Extracted material:
[Start of section]

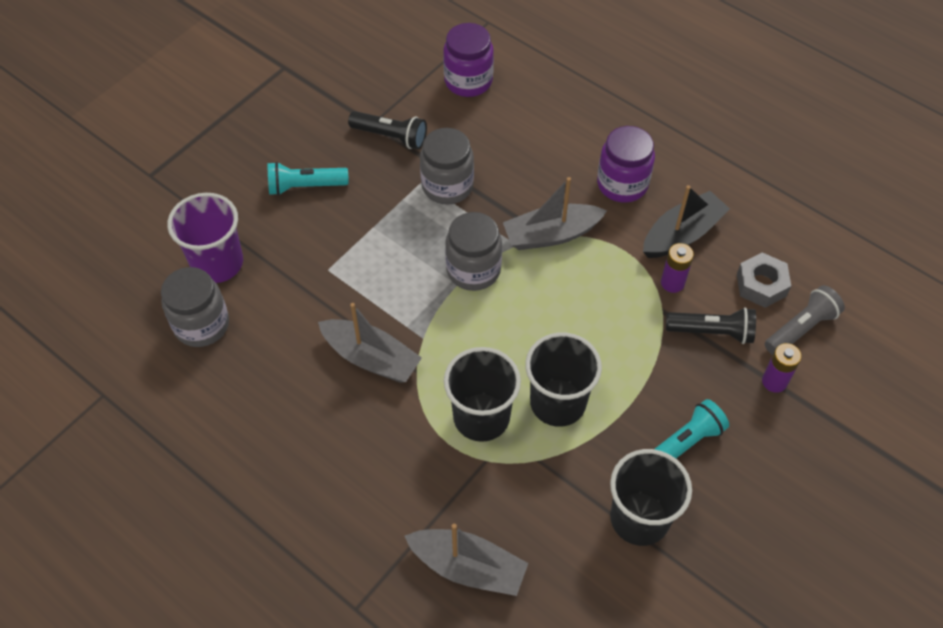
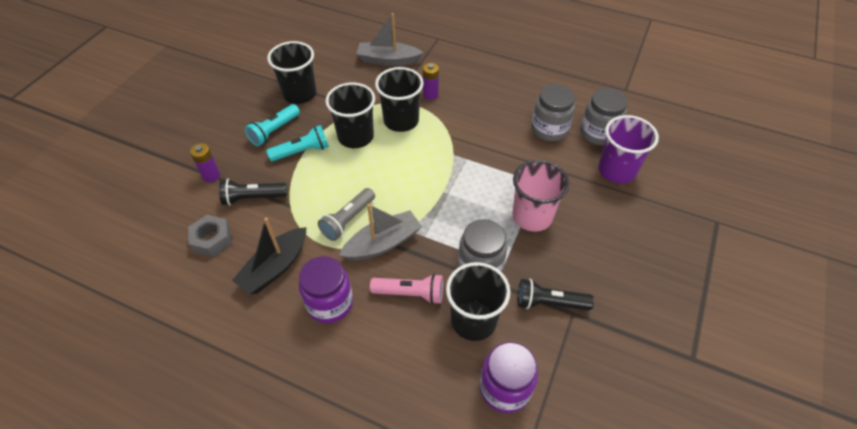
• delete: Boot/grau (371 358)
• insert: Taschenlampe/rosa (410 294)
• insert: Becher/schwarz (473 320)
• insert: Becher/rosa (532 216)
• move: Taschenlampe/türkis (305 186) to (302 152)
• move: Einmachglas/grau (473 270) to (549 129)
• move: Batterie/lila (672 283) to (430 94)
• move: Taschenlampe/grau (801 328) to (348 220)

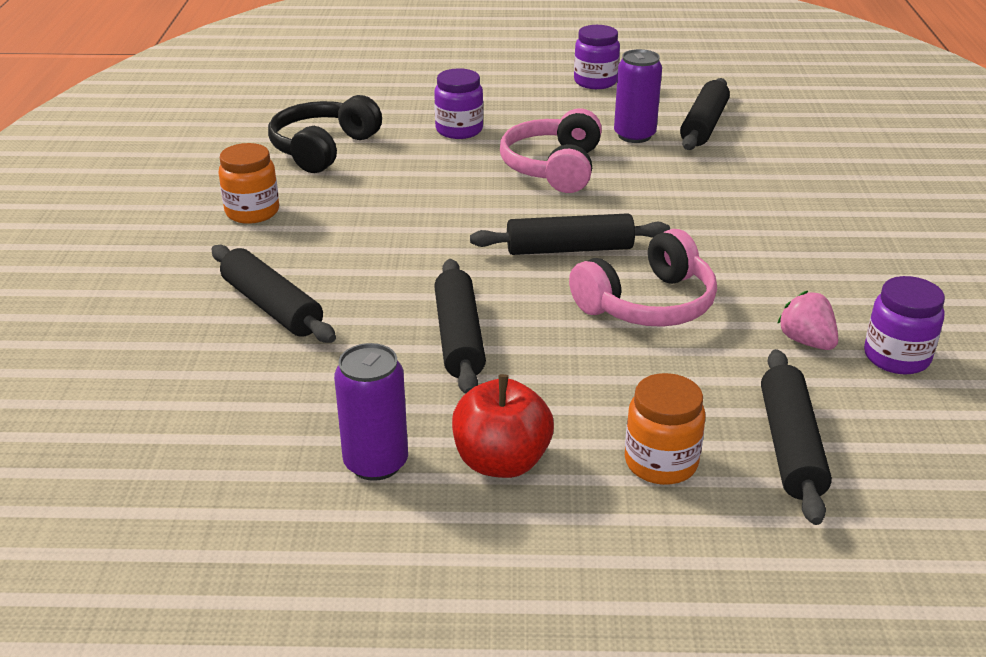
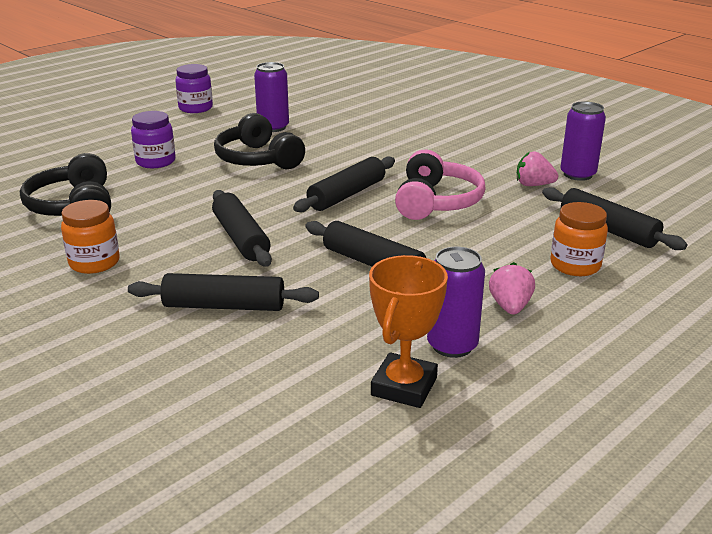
• insert: Pokal/orange (404 386)
• move: Nudelholz/schwarz (703 125) to (241 238)
• replace: Apfel/rot (501 462) to Erdbeere/rosa (510 307)
• replace: Einmachglas/lila (896 357) to Dose/lila (577 174)
• recolor: Kopfhörer/rosa (553 168) to Kopfhörer/schwarz (258 159)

[End of section]

About this task: Go back to the entries above and restate word for word every line from the first through the one that contains "Erdbeere/rosa (510 307)", leaving the pictures behind.

Written answer:
• delete: Boot/grau (371 358)
• insert: Taschenlampe/rosa (410 294)
• insert: Becher/schwarz (473 320)
• insert: Becher/rosa (532 216)
• move: Taschenlampe/türkis (305 186) to (302 152)
• move: Einmachglas/grau (473 270) to (549 129)
• move: Batterie/lila (672 283) to (430 94)
• move: Taschenlampe/grau (801 328) to (348 220)

• insert: Pokal/orange (404 386)
• move: Nudelholz/schwarz (703 125) to (241 238)
• replace: Apfel/rot (501 462) to Erdbeere/rosa (510 307)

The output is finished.